- _WORK REQUIRED_: Repeat exactly what runs from the line containing "RELAY1 pin IN1: TX -> SCL" through the last line of the material below. Do not copy the pictures.

START RECORDS TO PROCESS

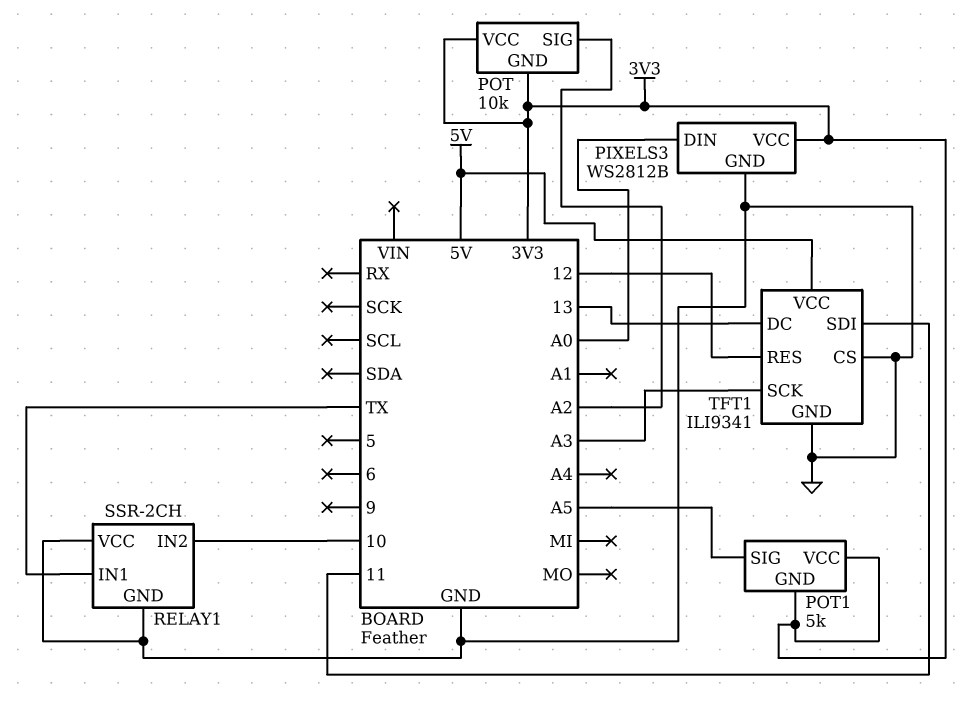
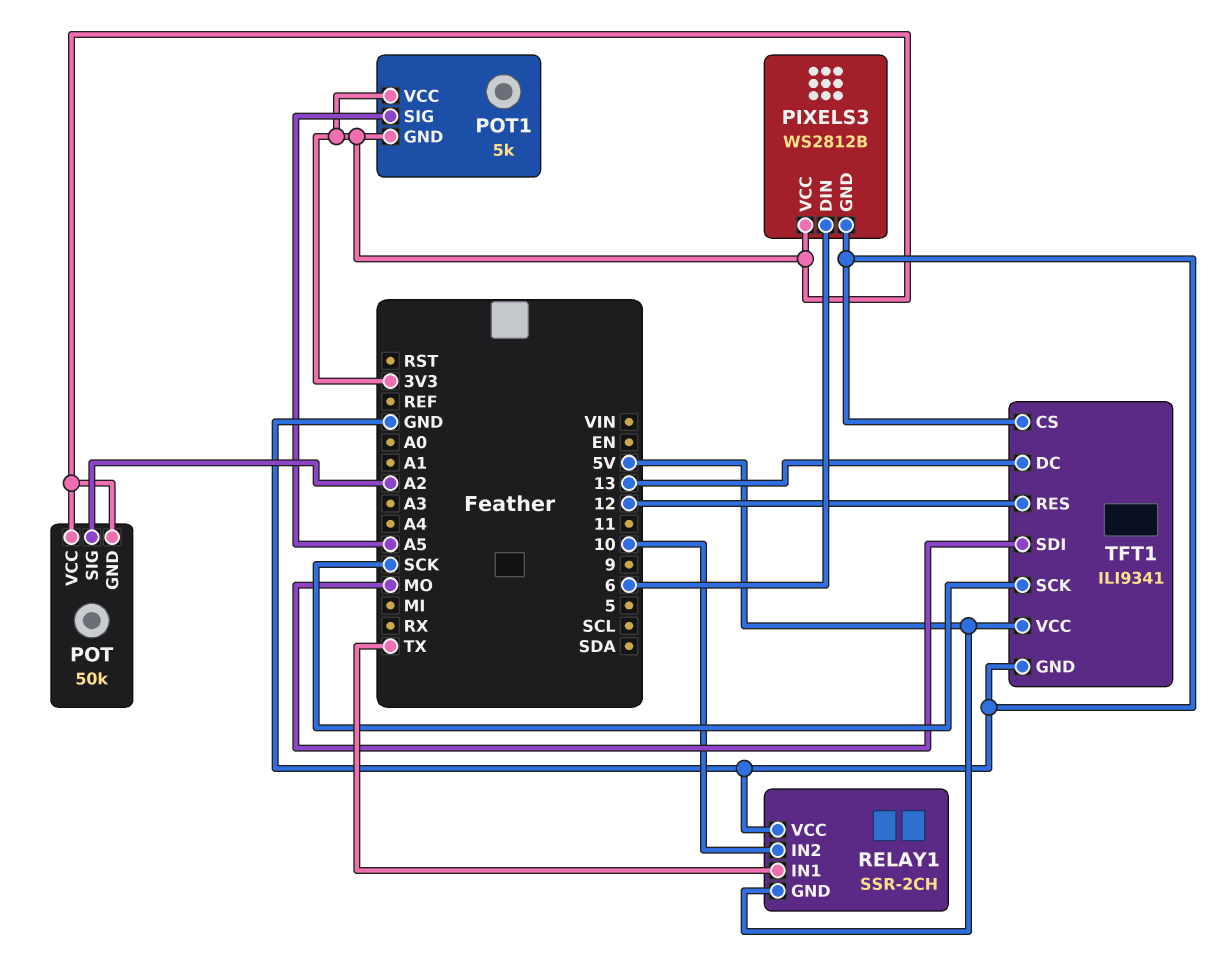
PIXELS3 pin DIN: A0 -> 6
POT: 10k -> 50k
RELAY1 pin GND: GND -> 5V
TFT1 pin SCK: A3 -> SCK
TFT1 pin SDI: 11 -> MO

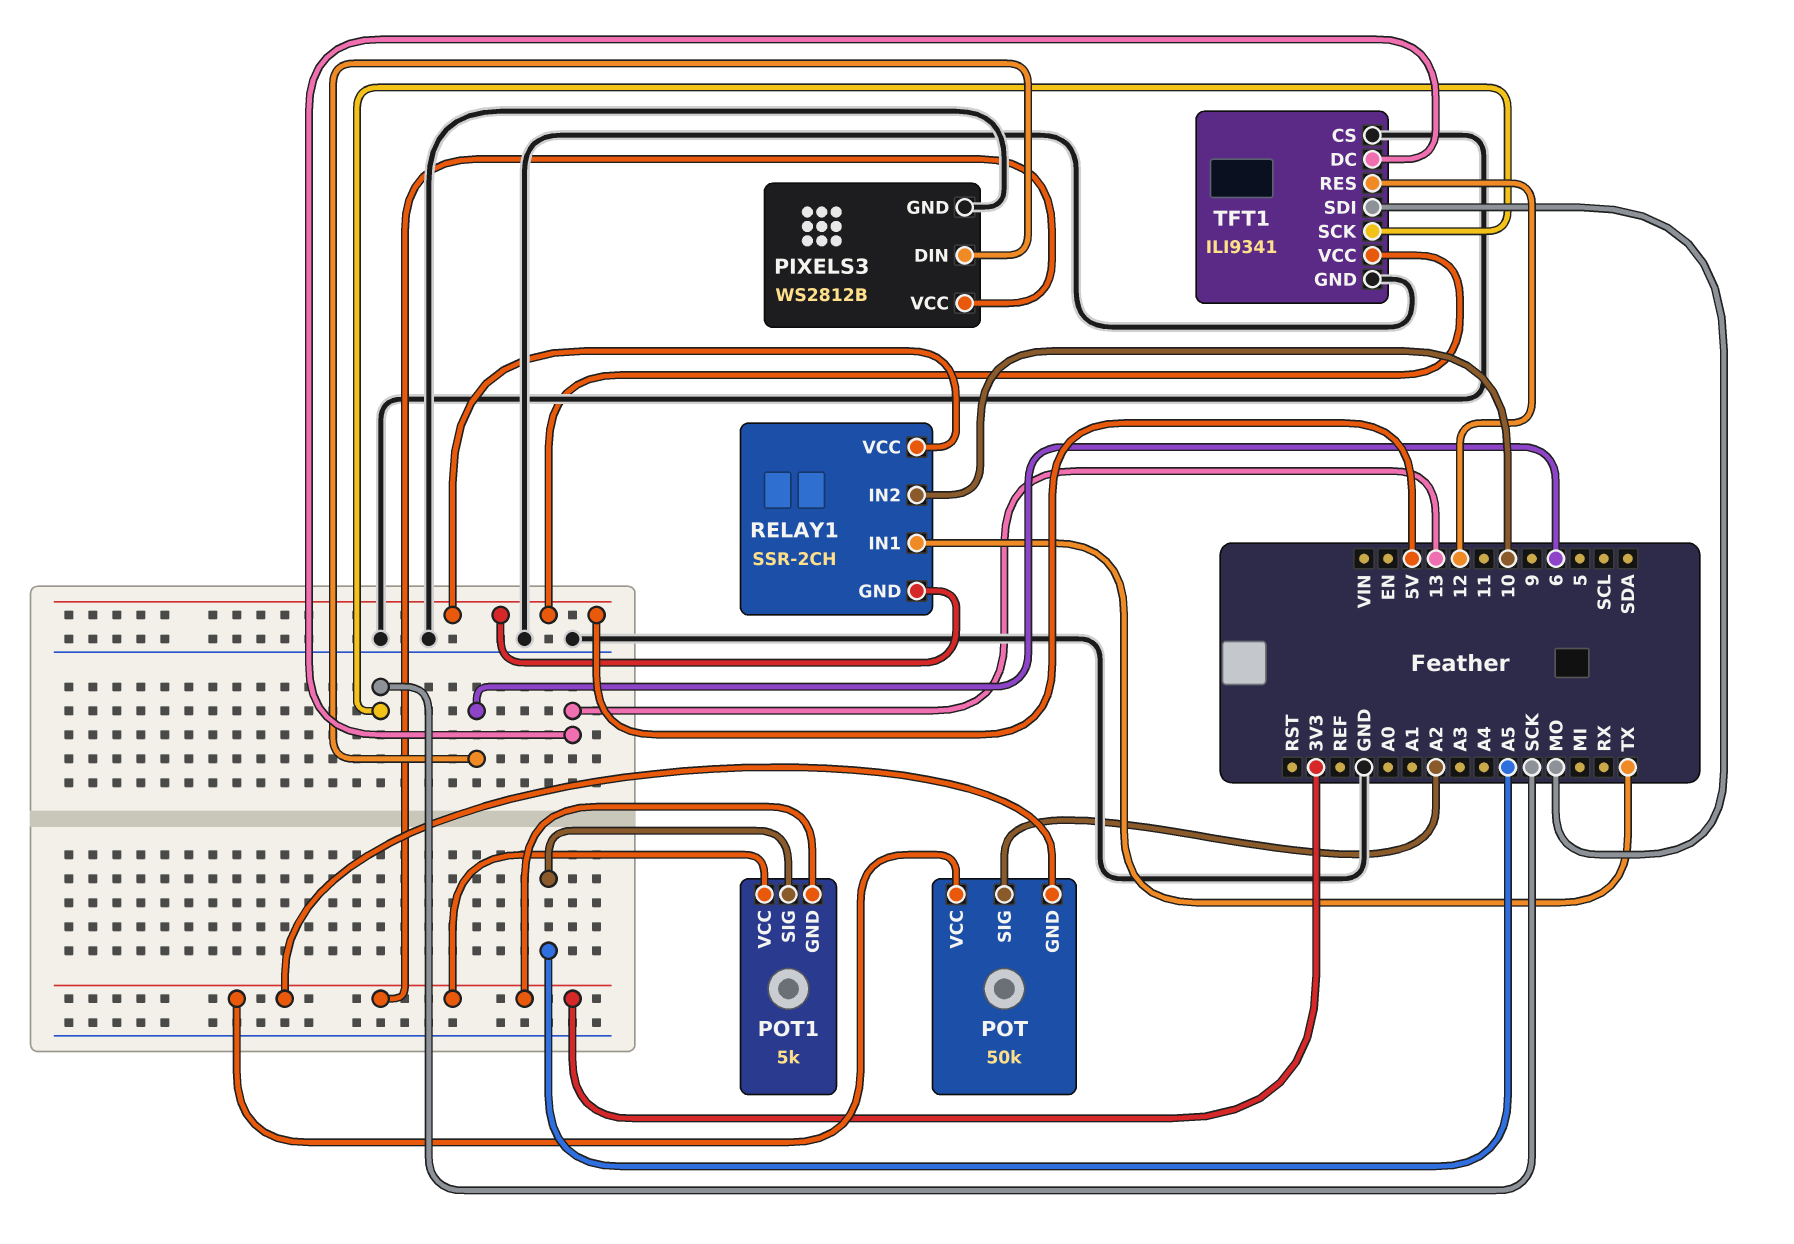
RELAY1 pin VCC: GND -> 5V

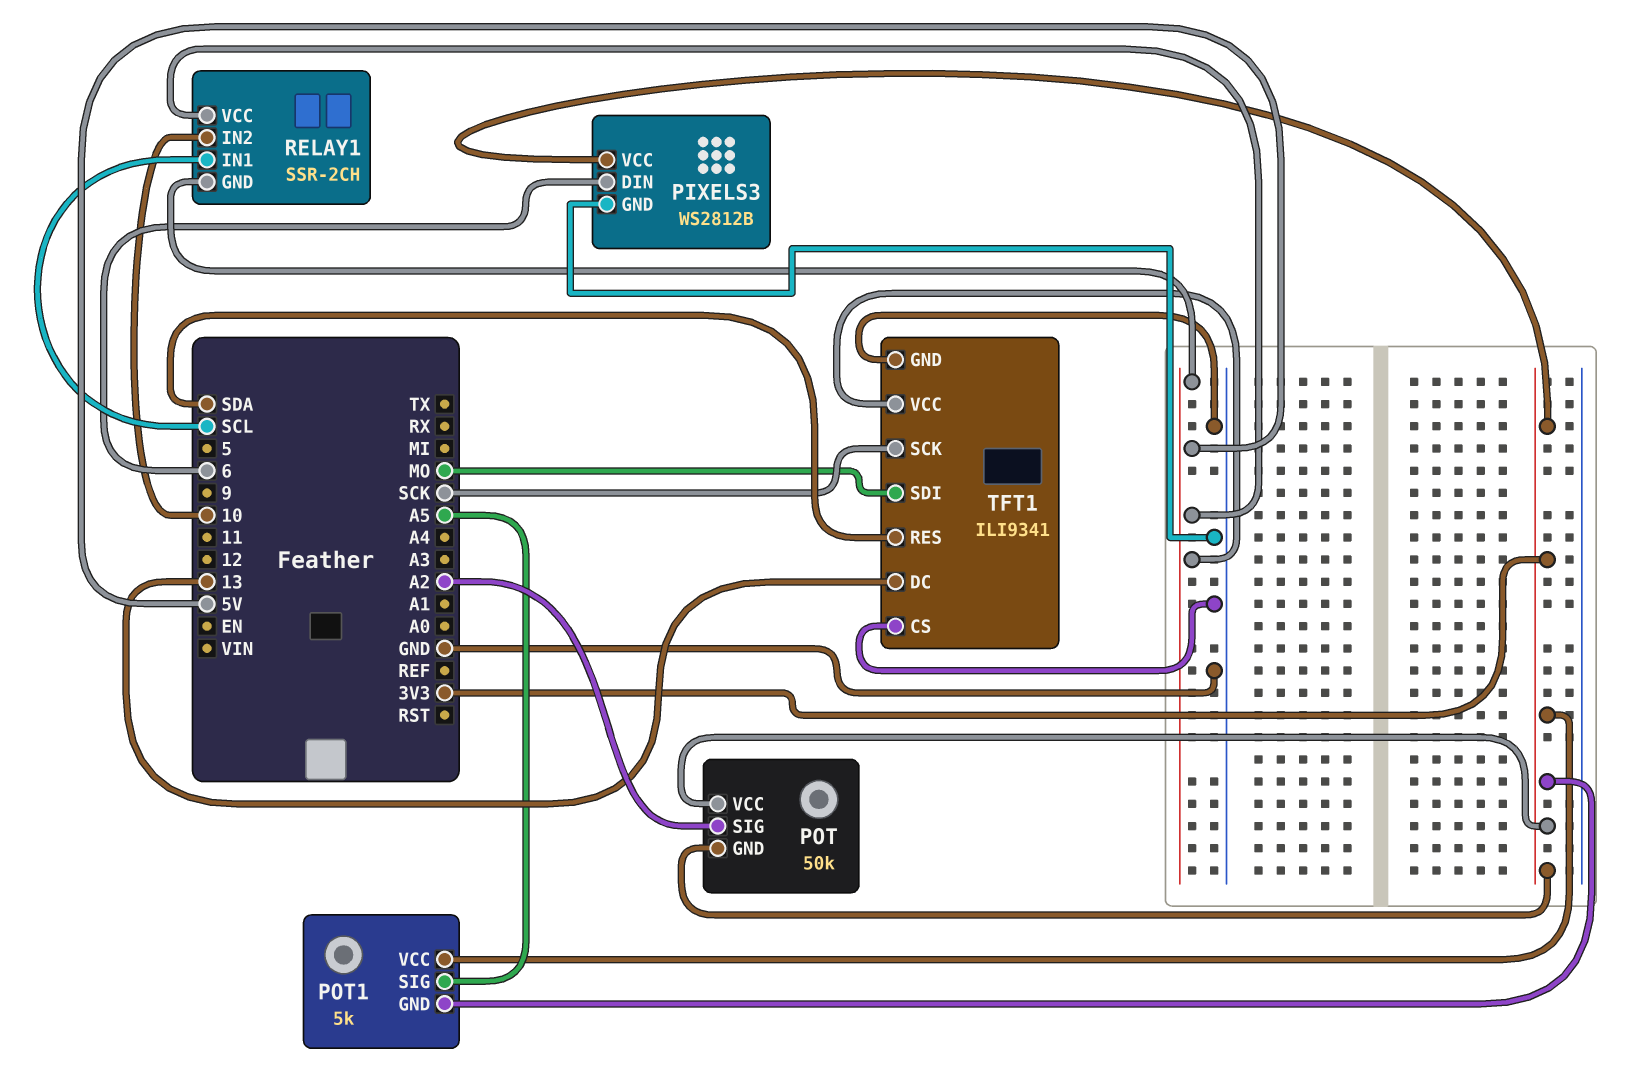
RELAY1 pin IN1: TX -> SCL
TFT1 pin RES: 12 -> SDA

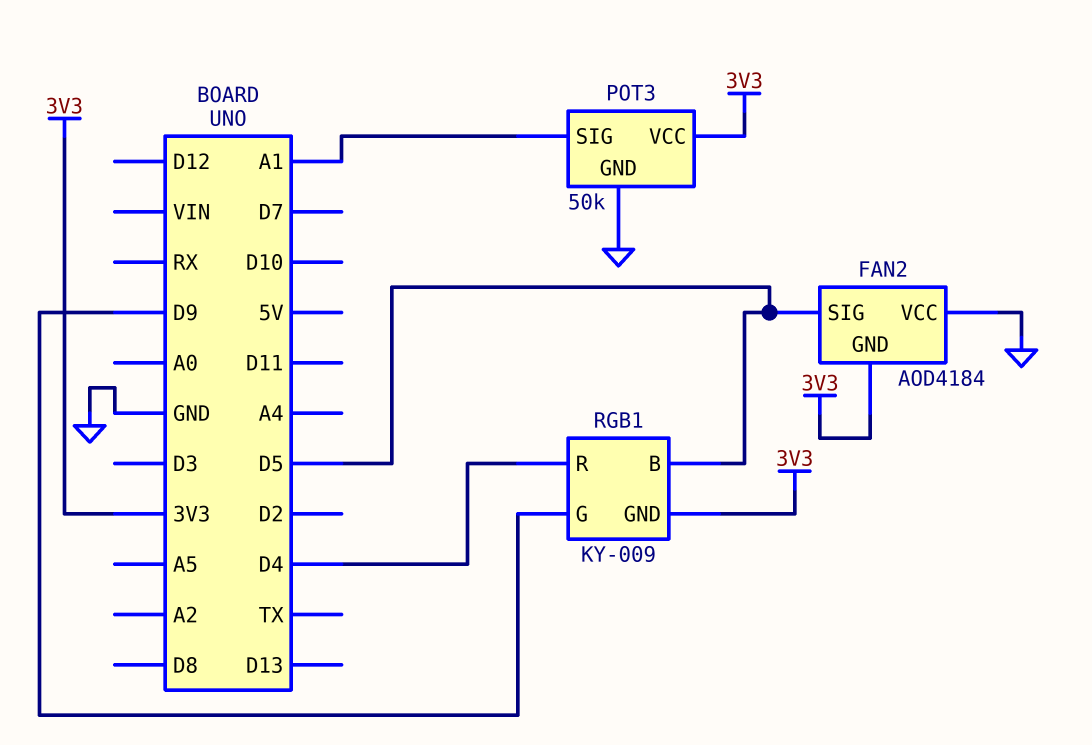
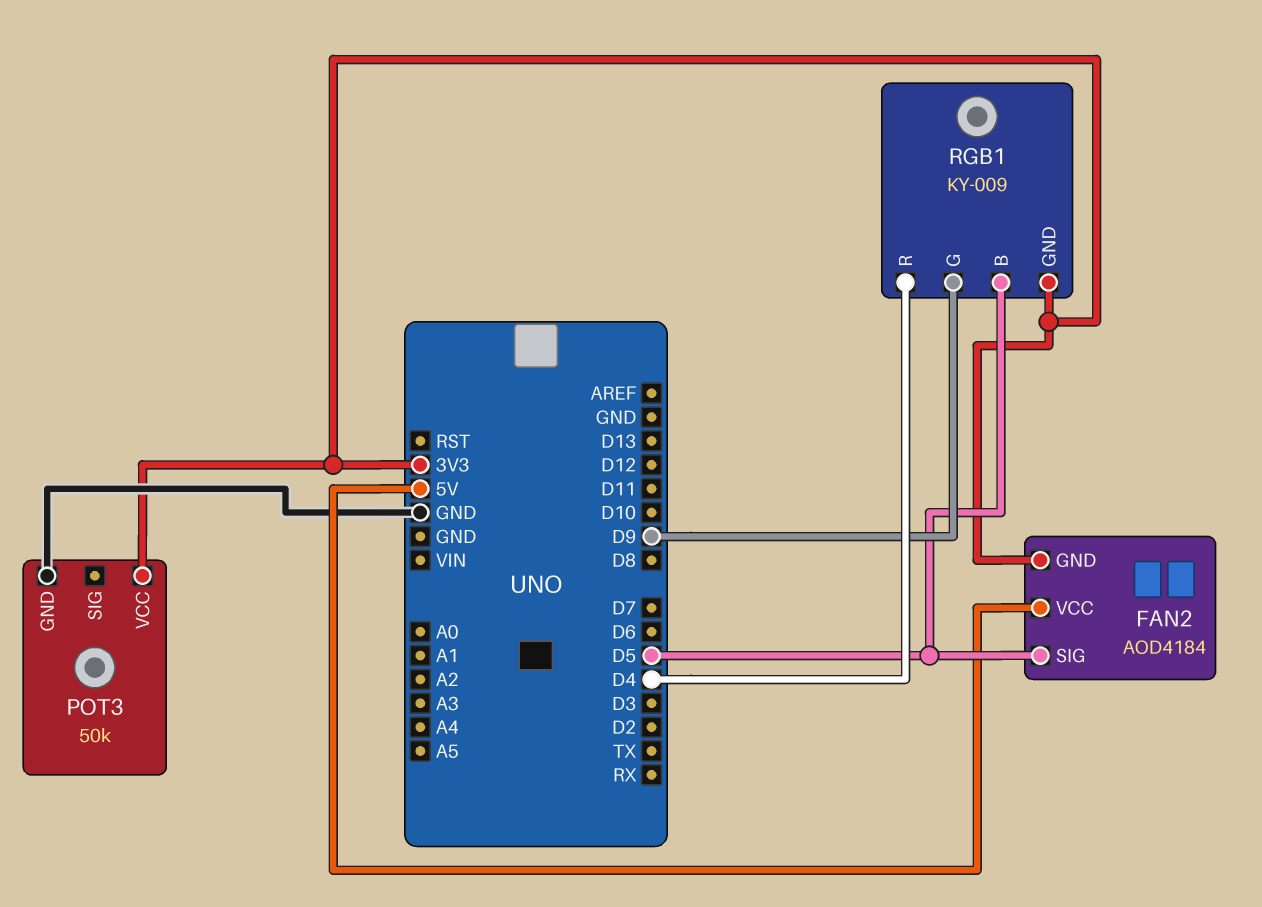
FAN2 pin VCC: GND -> 5V
POT3 pin SIG: A1 -> none

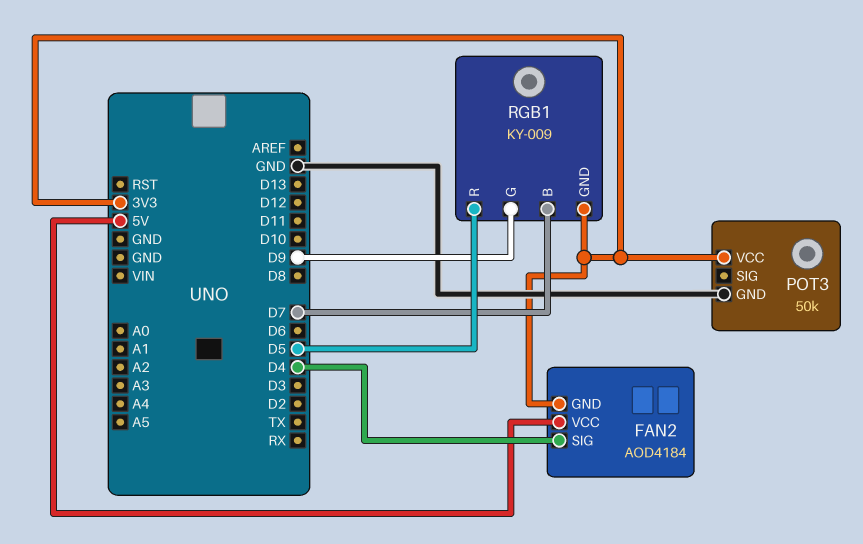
FAN2 pin SIG: D5 -> D4
RGB1 pin B: D5 -> D7
RGB1 pin R: D4 -> D5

END RECORDS TO PROCESS

- _WRITTEN SOLUTION_:
RELAY1 pin IN1: TX -> SCL
TFT1 pin RES: 12 -> SDA

FAN2 pin VCC: GND -> 5V
POT3 pin SIG: A1 -> none

FAN2 pin SIG: D5 -> D4
RGB1 pin B: D5 -> D7
RGB1 pin R: D4 -> D5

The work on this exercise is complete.